Answer with a number only, giving how many lines in the data below include "black".

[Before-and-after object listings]
··········
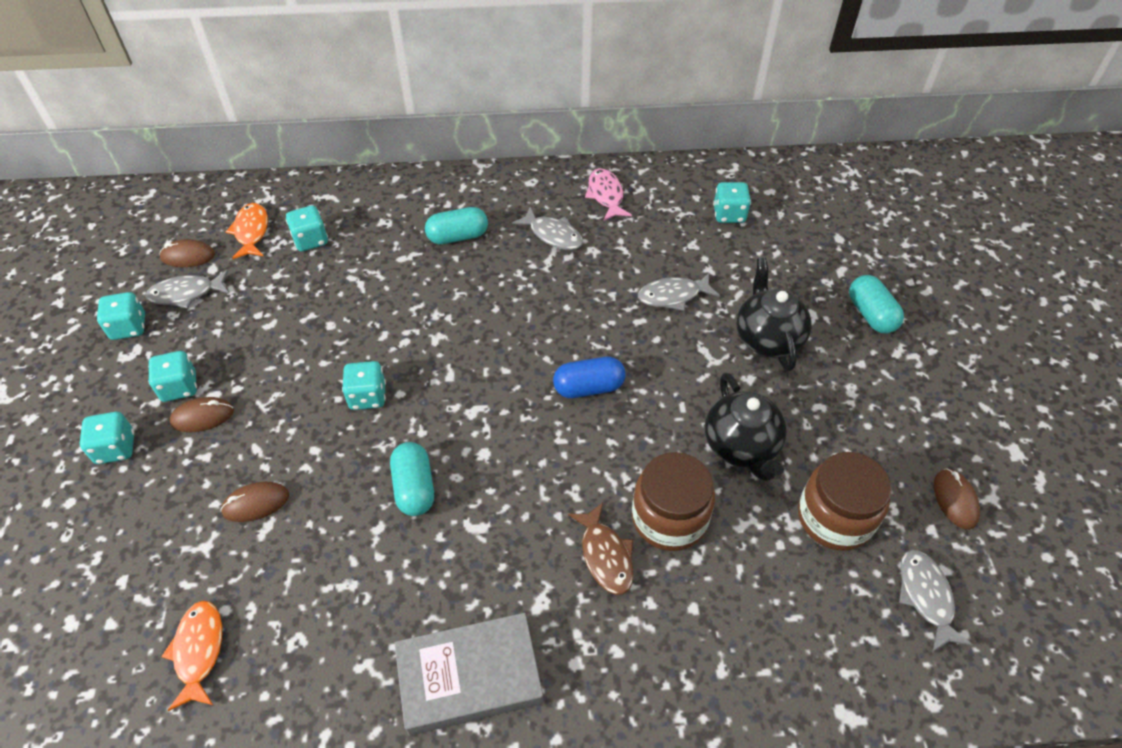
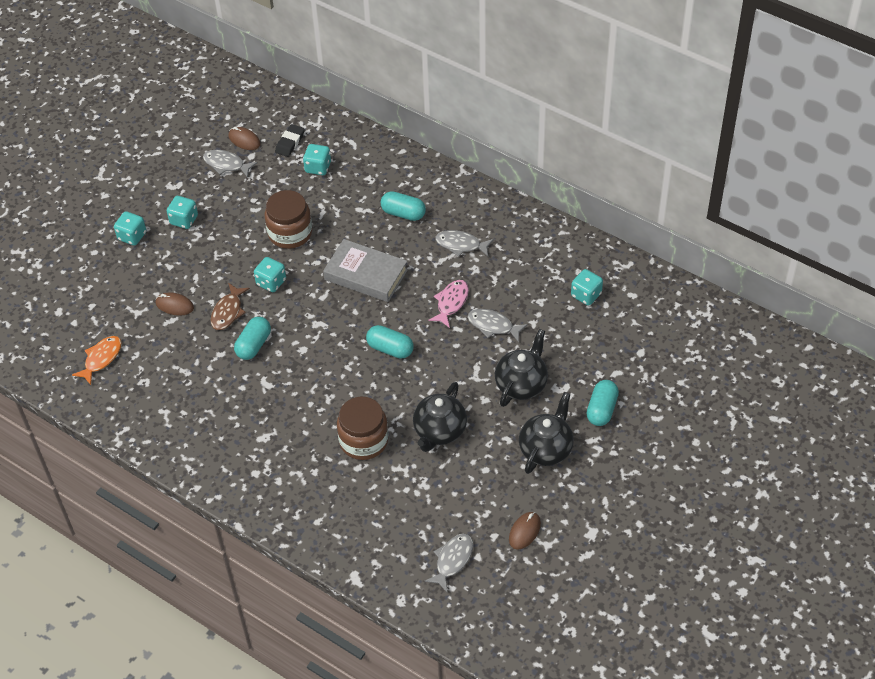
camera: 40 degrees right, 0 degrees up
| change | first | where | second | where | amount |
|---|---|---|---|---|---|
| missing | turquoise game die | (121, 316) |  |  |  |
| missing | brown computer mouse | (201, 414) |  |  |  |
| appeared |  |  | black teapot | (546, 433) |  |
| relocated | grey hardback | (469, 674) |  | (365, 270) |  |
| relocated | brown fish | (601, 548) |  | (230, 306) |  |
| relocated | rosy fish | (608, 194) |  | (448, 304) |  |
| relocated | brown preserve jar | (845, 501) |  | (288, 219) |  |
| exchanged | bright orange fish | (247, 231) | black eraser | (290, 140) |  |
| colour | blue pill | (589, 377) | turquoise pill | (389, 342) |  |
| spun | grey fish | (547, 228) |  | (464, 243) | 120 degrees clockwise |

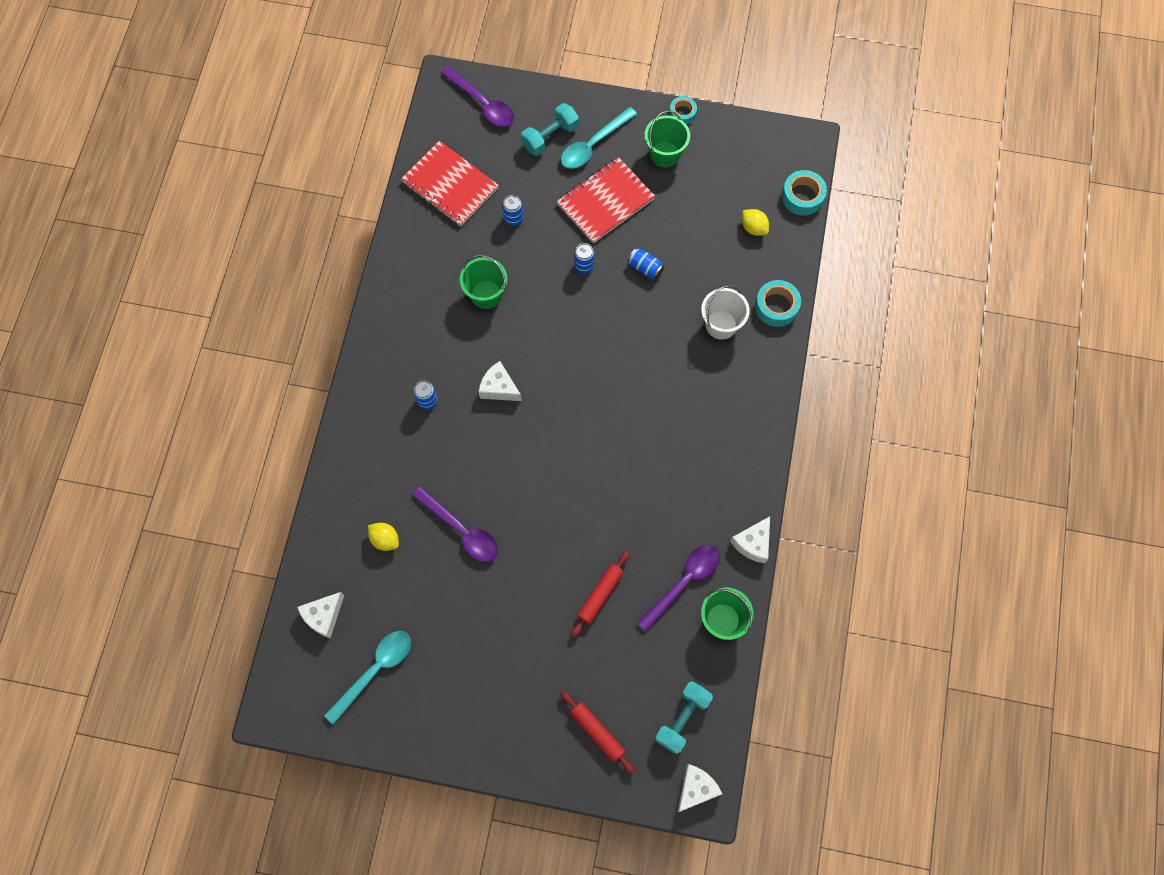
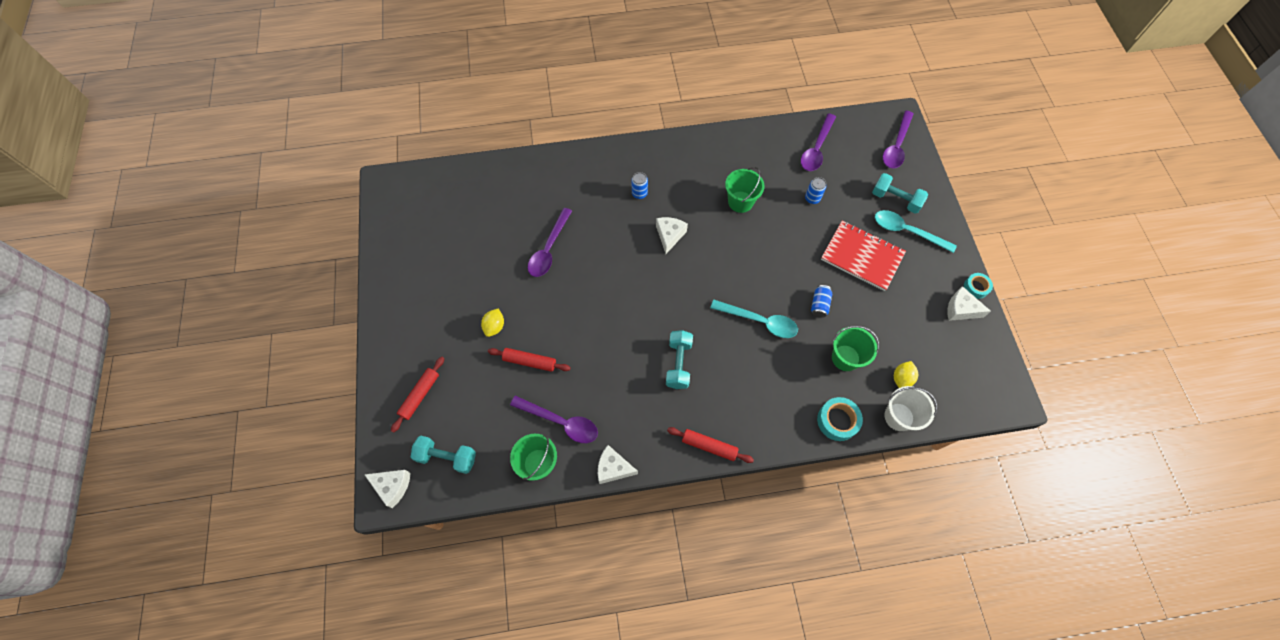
camera: 70 degrees right, 5 degrees down
| change | first | where | second | where | amount |
|---|---|---|---|---|---|
| missing | blue soda can | (584, 258) |  |  |  |
| missing | turquoise tape | (804, 192) |  |  |  |
| appeared |  |  | turquoise dumbbell | (679, 359) |  |
| appeared |  |  | scarlet pastry roller | (710, 445) |  |
| relocated | white piece of cheese | (320, 615) |  | (969, 303) |  |
| relocated | turquoise spoon | (367, 678) |  | (754, 319) |  |
| relocated | yellow citrus fruit | (383, 537) |  | (492, 322) |  |
| relocated | green bucket | (667, 139) |  | (855, 348) |  |
| relocated | white bucket | (725, 312) |  | (910, 408) |  |
| exchanged | scarlet notepad | (450, 183) | violet spoon | (818, 142) |  |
··········
Exercise answer: 2